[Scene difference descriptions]

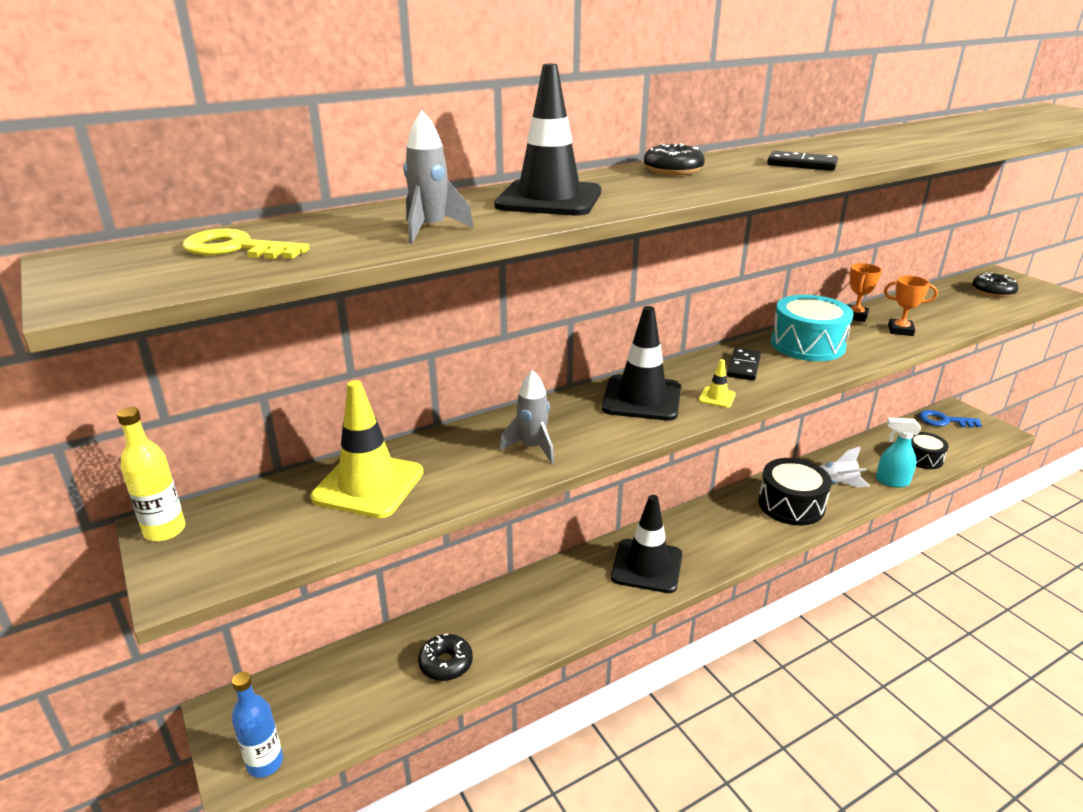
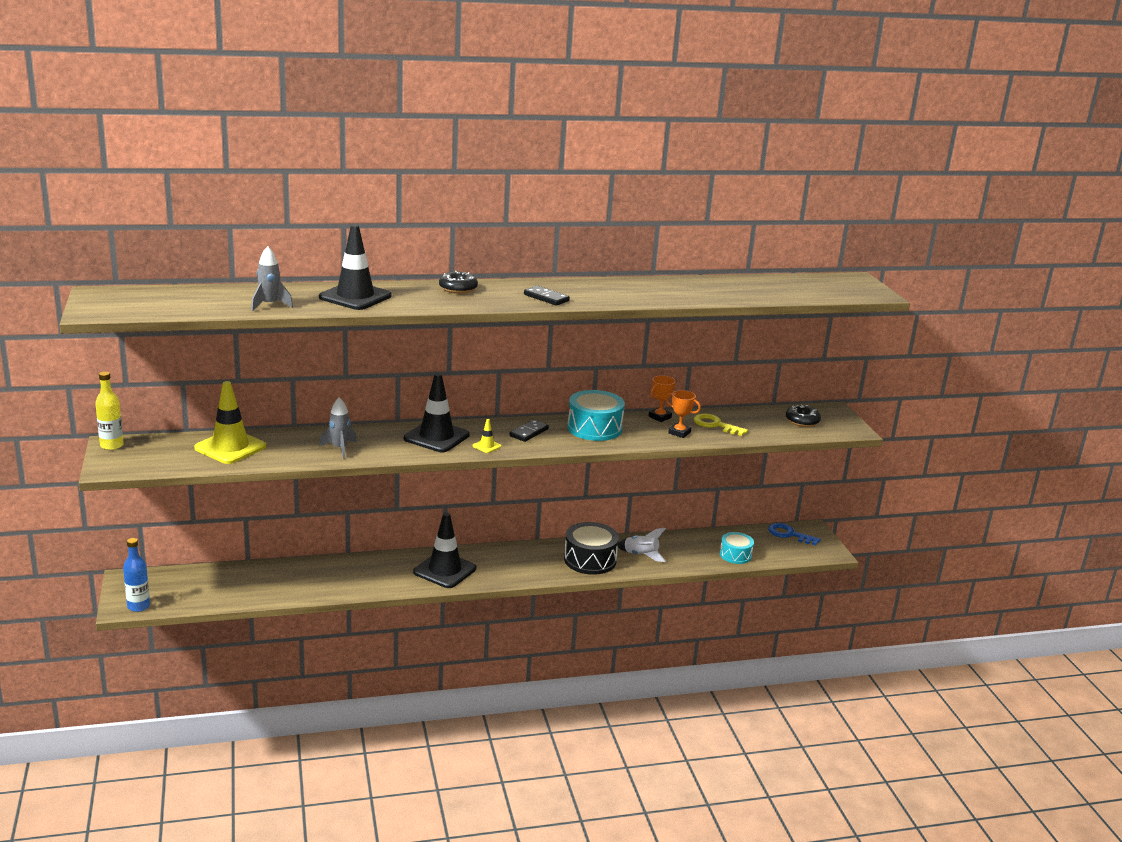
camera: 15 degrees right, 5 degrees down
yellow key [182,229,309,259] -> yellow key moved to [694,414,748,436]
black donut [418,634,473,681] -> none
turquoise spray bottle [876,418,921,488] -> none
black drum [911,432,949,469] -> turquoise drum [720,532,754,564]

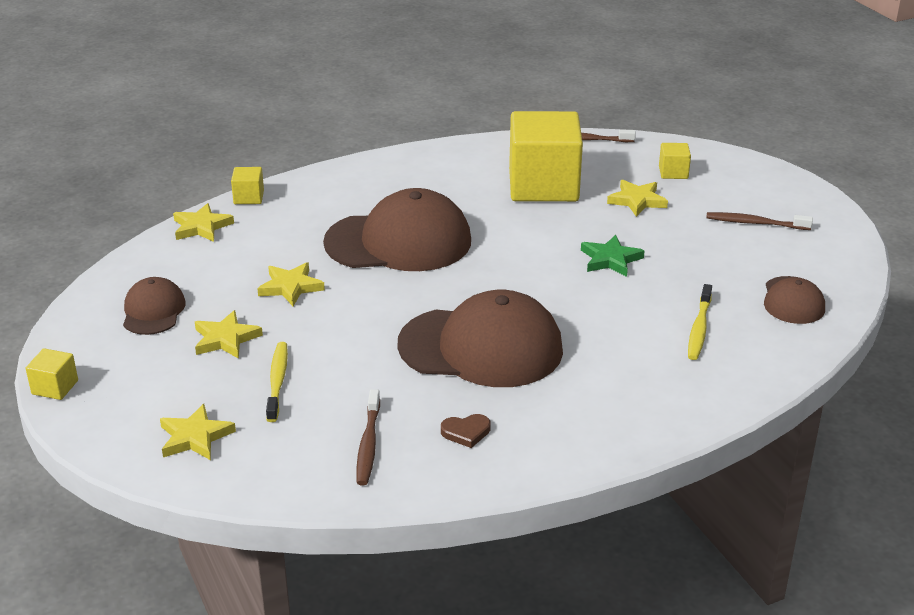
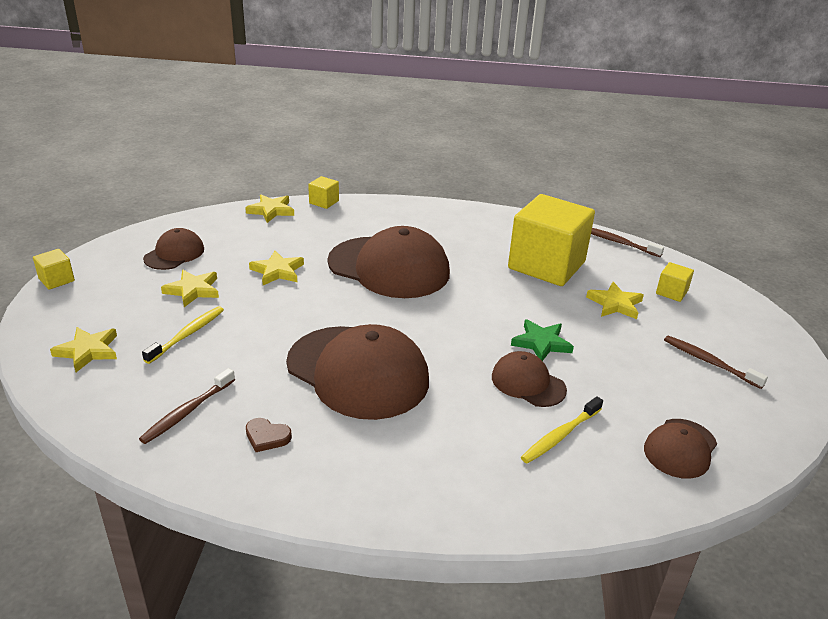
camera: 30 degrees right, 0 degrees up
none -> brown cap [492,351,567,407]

EXERCISE PROMPT:
What lines hold the string "right"? Pick them out of the data.

TASK RESULT:
camera: 15 degrees right, 5 degrees down
camera: 30 degrees right, 0 degrees up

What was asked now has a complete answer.